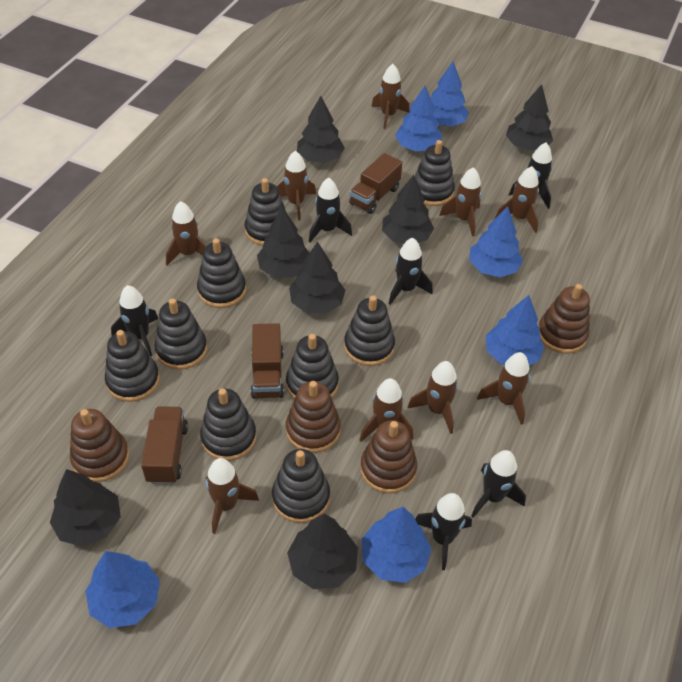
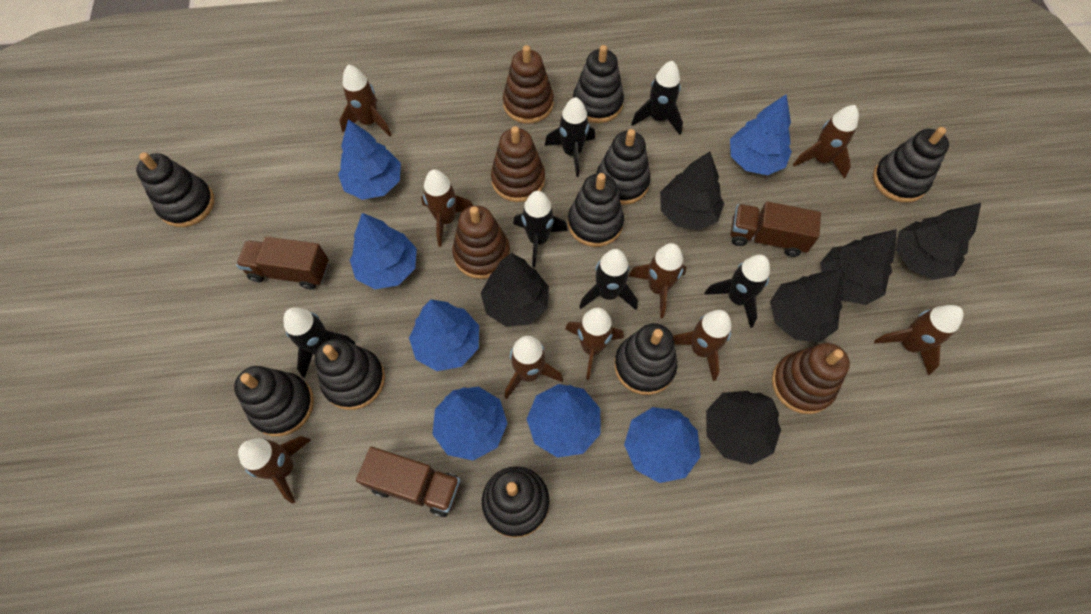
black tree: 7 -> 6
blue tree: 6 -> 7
# # # # #
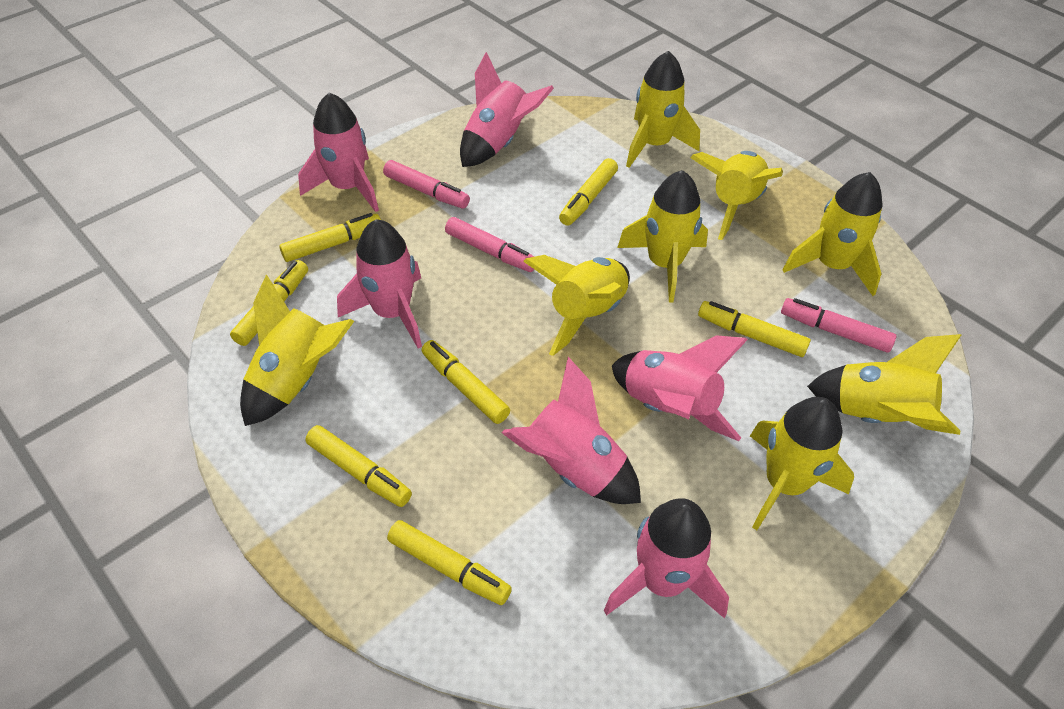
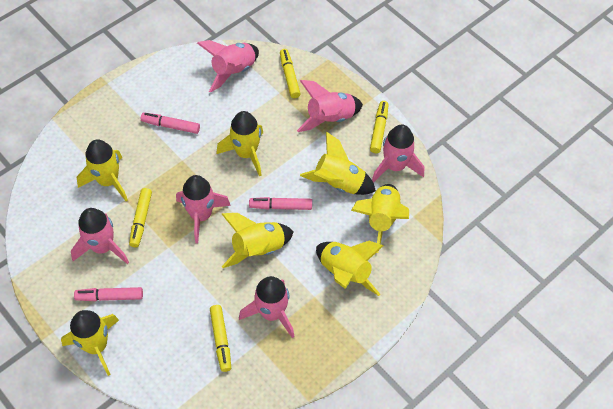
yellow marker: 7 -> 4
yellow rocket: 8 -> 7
# # # # #
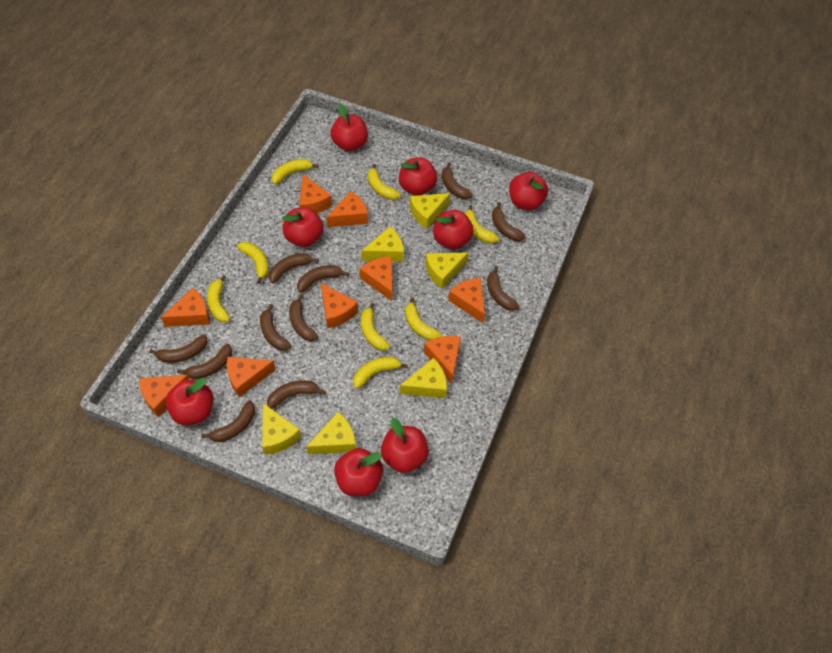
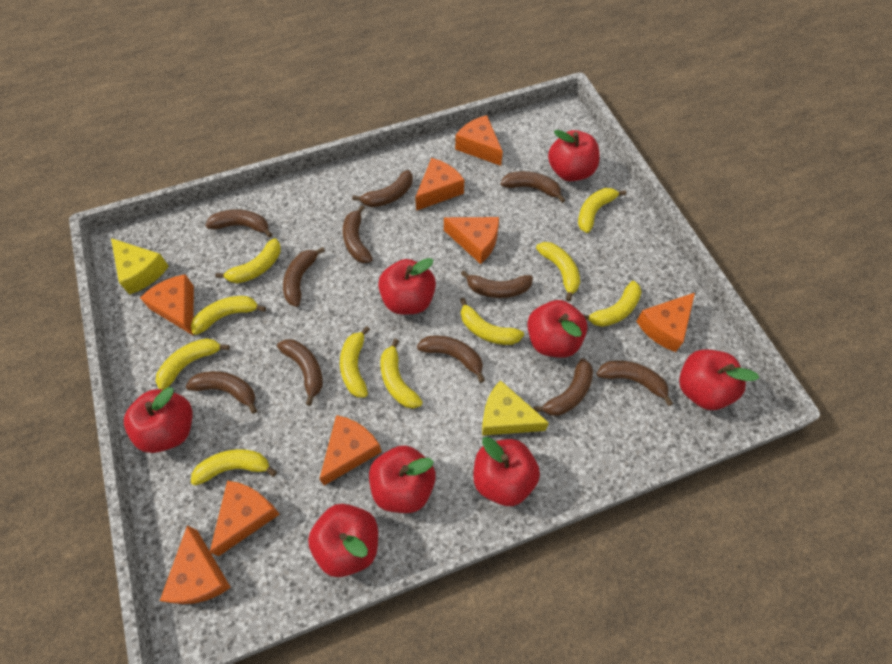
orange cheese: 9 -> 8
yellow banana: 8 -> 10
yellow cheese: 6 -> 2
# # # # #
## Assigned task
Search the records for the word "yellow" and copy out every line that holds it.

## Problem solution
yellow marker: 7 -> 4
yellow rocket: 8 -> 7
yellow banana: 8 -> 10
yellow cheese: 6 -> 2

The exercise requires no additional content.